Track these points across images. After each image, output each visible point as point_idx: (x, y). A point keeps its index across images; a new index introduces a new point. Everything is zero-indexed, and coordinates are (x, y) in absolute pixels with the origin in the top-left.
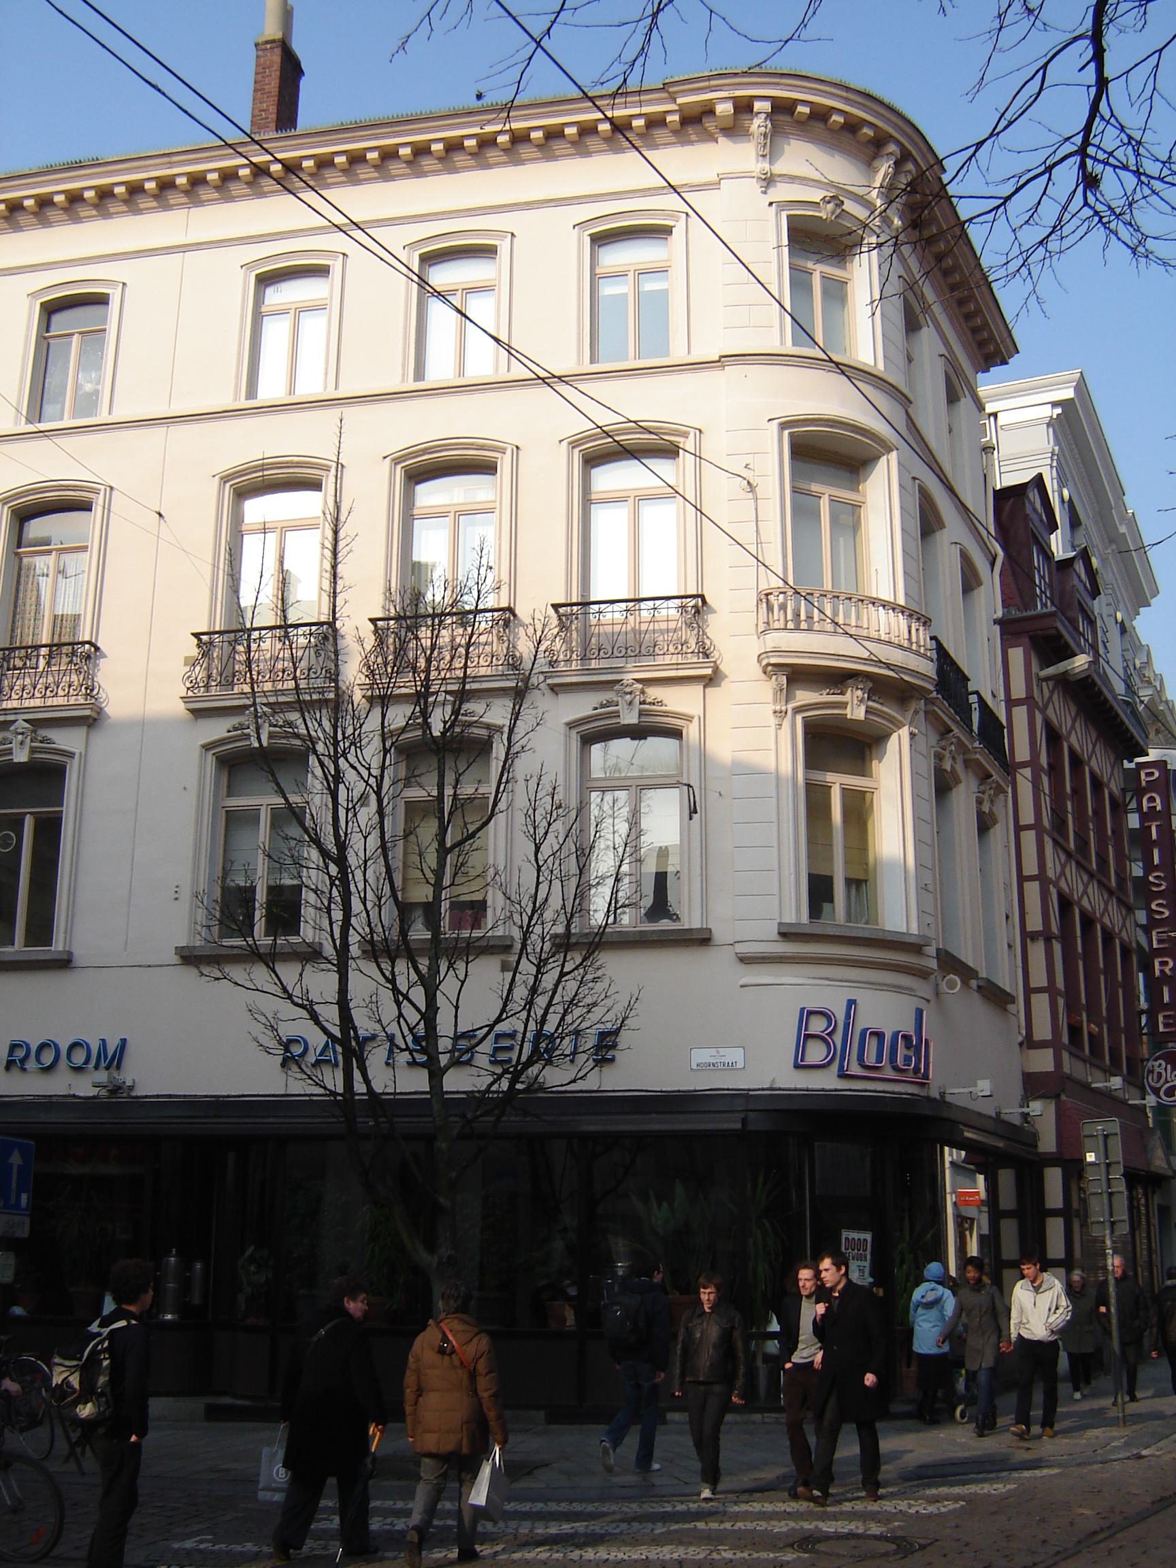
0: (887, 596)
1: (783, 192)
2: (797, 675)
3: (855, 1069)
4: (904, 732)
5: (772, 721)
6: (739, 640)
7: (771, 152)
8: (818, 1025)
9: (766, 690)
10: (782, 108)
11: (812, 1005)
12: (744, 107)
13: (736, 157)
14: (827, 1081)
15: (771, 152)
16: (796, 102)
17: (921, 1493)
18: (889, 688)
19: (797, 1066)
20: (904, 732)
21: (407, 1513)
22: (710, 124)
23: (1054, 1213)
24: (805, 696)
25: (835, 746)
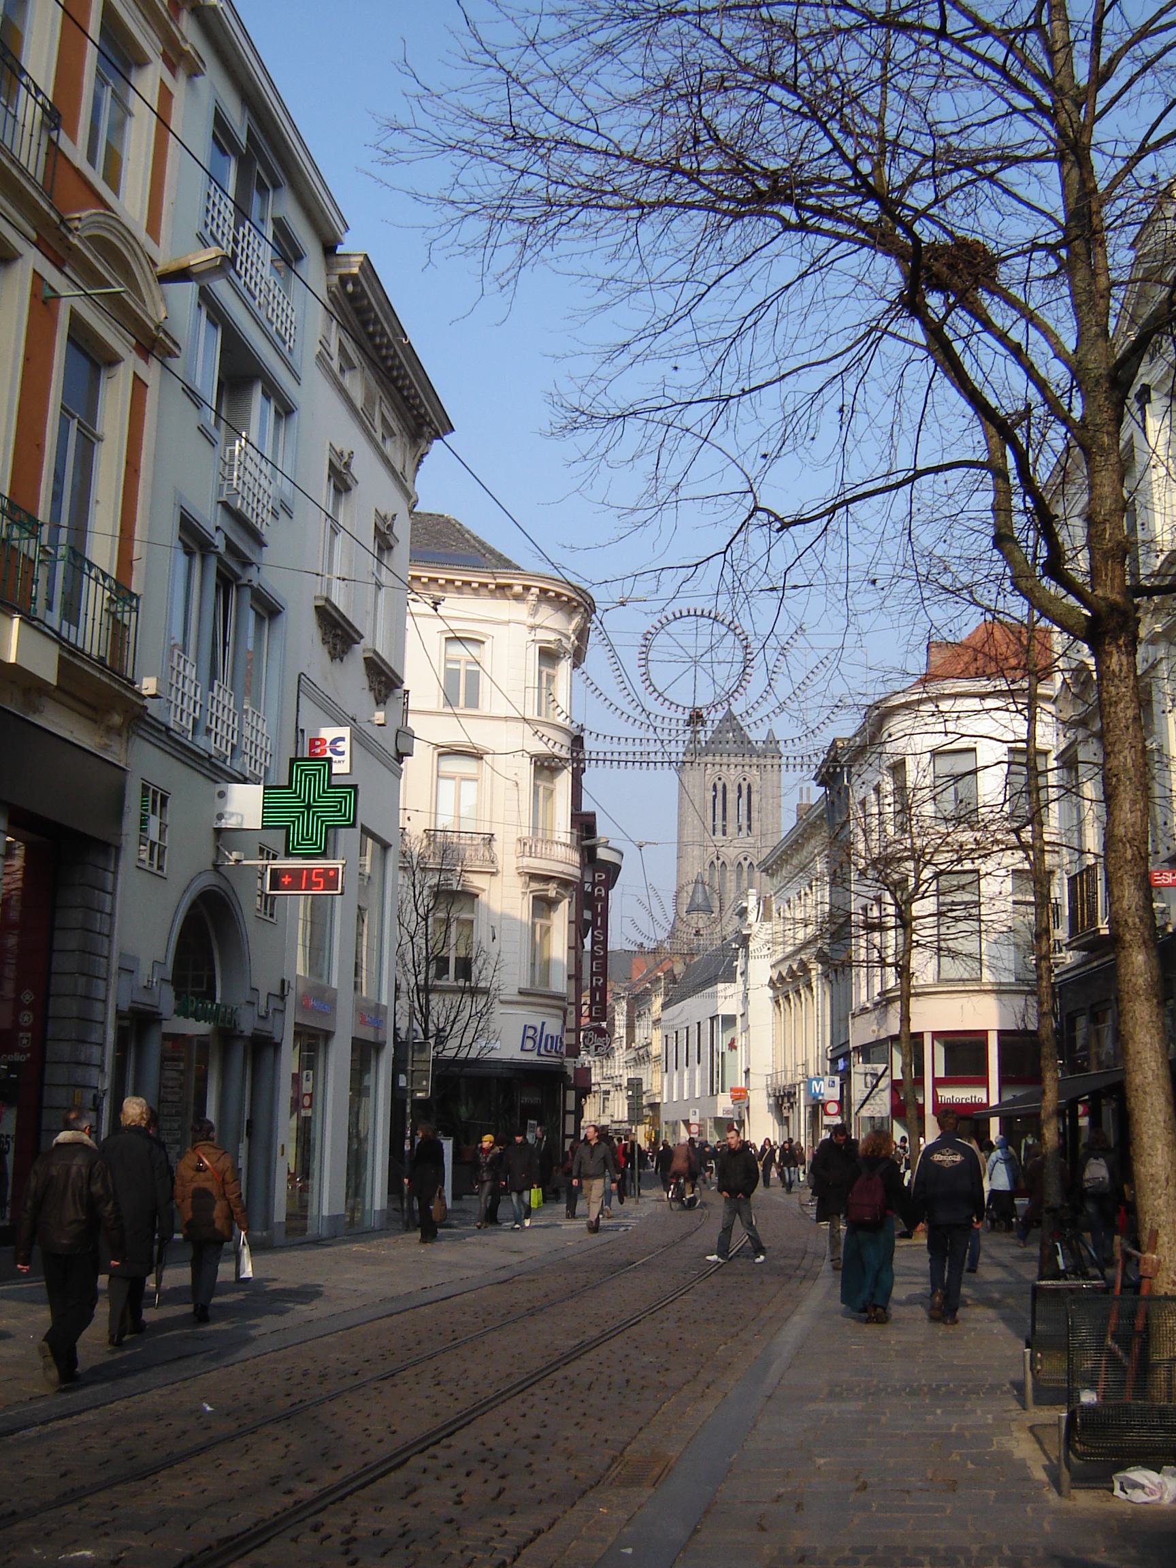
----------
Task description: Reproduce the entries word for word, starting at the very beginning and stopping after the line that contains "2: (797, 675)". Leave out the pictures.

Output for this exercise:
Track these points across images. After each image, output each visible point as point_idx: (x, y). A point keeps its index across images; a new index introduces a new point. Everything is zero-indexed, and coordinates are (x, y) in absolute pixels with the origin in the top-left.
0: (887, 596)
1: (783, 192)
2: (797, 675)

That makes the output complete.